● Task description:
Take the data that sits below and write it out again exactly.

----------

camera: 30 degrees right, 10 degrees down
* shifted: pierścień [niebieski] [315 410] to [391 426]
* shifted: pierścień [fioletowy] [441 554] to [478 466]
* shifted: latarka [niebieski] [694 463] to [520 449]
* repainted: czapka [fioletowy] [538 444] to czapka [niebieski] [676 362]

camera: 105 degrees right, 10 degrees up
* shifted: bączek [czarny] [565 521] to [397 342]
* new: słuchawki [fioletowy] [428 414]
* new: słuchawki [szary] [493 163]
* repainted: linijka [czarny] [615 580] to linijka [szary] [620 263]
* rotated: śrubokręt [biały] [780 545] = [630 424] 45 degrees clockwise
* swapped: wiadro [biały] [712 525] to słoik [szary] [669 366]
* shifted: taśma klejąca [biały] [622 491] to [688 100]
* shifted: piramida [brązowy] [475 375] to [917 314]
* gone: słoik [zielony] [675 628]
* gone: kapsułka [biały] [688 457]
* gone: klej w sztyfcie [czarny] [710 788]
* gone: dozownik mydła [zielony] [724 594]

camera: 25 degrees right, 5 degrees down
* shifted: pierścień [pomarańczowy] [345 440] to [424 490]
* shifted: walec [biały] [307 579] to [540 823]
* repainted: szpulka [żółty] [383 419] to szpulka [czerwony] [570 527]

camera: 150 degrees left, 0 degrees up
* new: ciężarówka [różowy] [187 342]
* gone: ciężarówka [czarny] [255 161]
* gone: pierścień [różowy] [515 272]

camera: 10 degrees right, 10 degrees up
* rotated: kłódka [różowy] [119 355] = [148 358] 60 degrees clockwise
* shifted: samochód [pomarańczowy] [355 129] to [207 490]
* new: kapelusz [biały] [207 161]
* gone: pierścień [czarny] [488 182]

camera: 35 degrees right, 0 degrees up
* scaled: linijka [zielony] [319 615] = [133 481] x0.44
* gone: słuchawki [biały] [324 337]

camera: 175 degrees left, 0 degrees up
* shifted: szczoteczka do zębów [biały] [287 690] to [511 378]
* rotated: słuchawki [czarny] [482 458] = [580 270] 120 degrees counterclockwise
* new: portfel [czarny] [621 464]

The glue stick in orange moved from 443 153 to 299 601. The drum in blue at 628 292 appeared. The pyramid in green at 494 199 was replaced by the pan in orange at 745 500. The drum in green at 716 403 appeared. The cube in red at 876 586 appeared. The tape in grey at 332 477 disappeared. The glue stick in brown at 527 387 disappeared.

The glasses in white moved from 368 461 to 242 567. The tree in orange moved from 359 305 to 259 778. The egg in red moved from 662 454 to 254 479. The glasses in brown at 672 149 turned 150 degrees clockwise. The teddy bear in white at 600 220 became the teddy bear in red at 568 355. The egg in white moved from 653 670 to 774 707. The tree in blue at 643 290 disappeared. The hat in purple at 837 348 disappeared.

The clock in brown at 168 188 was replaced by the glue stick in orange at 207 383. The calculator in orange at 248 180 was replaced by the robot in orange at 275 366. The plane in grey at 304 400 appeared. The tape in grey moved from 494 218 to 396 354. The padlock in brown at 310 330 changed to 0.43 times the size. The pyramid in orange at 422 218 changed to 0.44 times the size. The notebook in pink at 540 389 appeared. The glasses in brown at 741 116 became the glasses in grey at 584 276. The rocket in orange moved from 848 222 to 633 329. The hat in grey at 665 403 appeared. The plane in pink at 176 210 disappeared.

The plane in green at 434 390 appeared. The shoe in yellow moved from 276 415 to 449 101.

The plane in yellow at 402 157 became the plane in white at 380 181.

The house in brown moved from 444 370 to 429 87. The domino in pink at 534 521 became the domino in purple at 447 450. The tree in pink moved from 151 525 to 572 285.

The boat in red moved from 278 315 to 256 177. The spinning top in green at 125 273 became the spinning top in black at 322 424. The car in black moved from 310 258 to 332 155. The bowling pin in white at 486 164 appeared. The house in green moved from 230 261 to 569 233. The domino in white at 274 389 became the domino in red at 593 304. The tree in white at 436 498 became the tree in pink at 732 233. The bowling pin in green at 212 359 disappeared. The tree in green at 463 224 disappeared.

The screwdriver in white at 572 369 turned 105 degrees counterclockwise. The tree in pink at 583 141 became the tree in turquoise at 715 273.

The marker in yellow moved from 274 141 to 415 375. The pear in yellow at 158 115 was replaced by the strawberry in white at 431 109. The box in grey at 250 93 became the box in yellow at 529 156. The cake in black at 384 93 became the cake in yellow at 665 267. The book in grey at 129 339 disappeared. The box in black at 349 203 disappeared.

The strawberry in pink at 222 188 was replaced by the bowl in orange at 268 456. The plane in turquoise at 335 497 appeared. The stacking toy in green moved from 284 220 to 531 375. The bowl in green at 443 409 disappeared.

----------

● Expected output:
camera: 30 degrees right, 10 degrees down
* shifted: pierścień [niebieski] [315 410] to [391 426]
* shifted: pierścień [fioletowy] [441 554] to [478 466]
* shifted: latarka [niebieski] [694 463] to [520 449]
* repainted: czapka [fioletowy] [538 444] to czapka [niebieski] [676 362]

camera: 105 degrees right, 10 degrees up
* shifted: bączek [czarny] [565 521] to [397 342]
* new: słuchawki [fioletowy] [428 414]
* new: słuchawki [szary] [493 163]
* repainted: linijka [czarny] [615 580] to linijka [szary] [620 263]
* rotated: śrubokręt [biały] [780 545] = [630 424] 45 degrees clockwise
* swapped: wiadro [biały] [712 525] to słoik [szary] [669 366]
* shifted: taśma klejąca [biały] [622 491] to [688 100]
* shifted: piramida [brązowy] [475 375] to [917 314]
* gone: słoik [zielony] [675 628]
* gone: kapsułka [biały] [688 457]
* gone: klej w sztyfcie [czarny] [710 788]
* gone: dozownik mydła [zielony] [724 594]

camera: 25 degrees right, 5 degrees down
* shifted: pierścień [pomarańczowy] [345 440] to [424 490]
* shifted: walec [biały] [307 579] to [540 823]
* repainted: szpulka [żółty] [383 419] to szpulka [czerwony] [570 527]

camera: 150 degrees left, 0 degrees up
* new: ciężarówka [różowy] [187 342]
* gone: ciężarówka [czarny] [255 161]
* gone: pierścień [różowy] [515 272]

camera: 10 degrees right, 10 degrees up
* rotated: kłódka [różowy] [119 355] = [148 358] 60 degrees clockwise
* shifted: samochód [pomarańczowy] [355 129] to [207 490]
* new: kapelusz [biały] [207 161]
* gone: pierścień [czarny] [488 182]

camera: 35 degrees right, 0 degrees up
* scaled: linijka [zielony] [319 615] = [133 481] x0.44
* gone: słuchawki [biały] [324 337]

camera: 175 degrees left, 0 degrees up
* shifted: szczoteczka do zębów [biały] [287 690] to [511 378]
* rotated: słuchawki [czarny] [482 458] = [580 270] 120 degrees counterclockwise
* new: portfel [czarny] [621 464]

The glue stick in orange moved from 443 153 to 299 601. The drum in blue at 628 292 appeared. The pyramid in green at 494 199 was replaced by the pan in orange at 745 500. The drum in green at 716 403 appeared. The cube in red at 876 586 appeared. The tape in grey at 332 477 disappeared. The glue stick in brown at 527 387 disappeared.

The glasses in white moved from 368 461 to 242 567. The tree in orange moved from 359 305 to 259 778. The egg in red moved from 662 454 to 254 479. The glasses in brown at 672 149 turned 150 degrees clockwise. The teddy bear in white at 600 220 became the teddy bear in red at 568 355. The egg in white moved from 653 670 to 774 707. The tree in blue at 643 290 disappeared. The hat in purple at 837 348 disappeared.

The clock in brown at 168 188 was replaced by the glue stick in orange at 207 383. The calculator in orange at 248 180 was replaced by the robot in orange at 275 366. The plane in grey at 304 400 appeared. The tape in grey moved from 494 218 to 396 354. The padlock in brown at 310 330 changed to 0.43 times the size. The pyramid in orange at 422 218 changed to 0.44 times the size. The notebook in pink at 540 389 appeared. The glasses in brown at 741 116 became the glasses in grey at 584 276. The rocket in orange moved from 848 222 to 633 329. The hat in grey at 665 403 appeared. The plane in pink at 176 210 disappeared.

The plane in green at 434 390 appeared. The shoe in yellow moved from 276 415 to 449 101.

The plane in yellow at 402 157 became the plane in white at 380 181.

The house in brown moved from 444 370 to 429 87. The domino in pink at 534 521 became the domino in purple at 447 450. The tree in pink moved from 151 525 to 572 285.

The boat in red moved from 278 315 to 256 177. The spinning top in green at 125 273 became the spinning top in black at 322 424. The car in black moved from 310 258 to 332 155. The bowling pin in white at 486 164 appeared. The house in green moved from 230 261 to 569 233. The domino in white at 274 389 became the domino in red at 593 304. The tree in white at 436 498 became the tree in pink at 732 233. The bowling pin in green at 212 359 disappeared. The tree in green at 463 224 disappeared.

The screwdriver in white at 572 369 turned 105 degrees counterclockwise. The tree in pink at 583 141 became the tree in turquoise at 715 273.

The marker in yellow moved from 274 141 to 415 375. The pear in yellow at 158 115 was replaced by the strawberry in white at 431 109. The box in grey at 250 93 became the box in yellow at 529 156. The cake in black at 384 93 became the cake in yellow at 665 267. The book in grey at 129 339 disappeared. The box in black at 349 203 disappeared.

The strawberry in pink at 222 188 was replaced by the bowl in orange at 268 456. The plane in turquoise at 335 497 appeared. The stacking toy in green moved from 284 220 to 531 375. The bowl in green at 443 409 disappeared.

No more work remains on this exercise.